**THE PROBLEM**
State the number of lines in these records holding "green". Say nothing more.

**RECORDS FOR THE EXERCISE**
══════

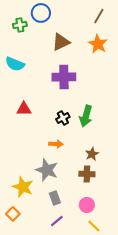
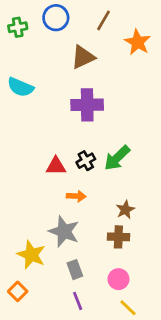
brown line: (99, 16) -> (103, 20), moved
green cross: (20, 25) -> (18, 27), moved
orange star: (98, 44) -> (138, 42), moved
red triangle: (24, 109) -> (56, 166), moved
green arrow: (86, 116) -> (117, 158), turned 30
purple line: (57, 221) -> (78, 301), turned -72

══════

**YOUR RESPONSE**
2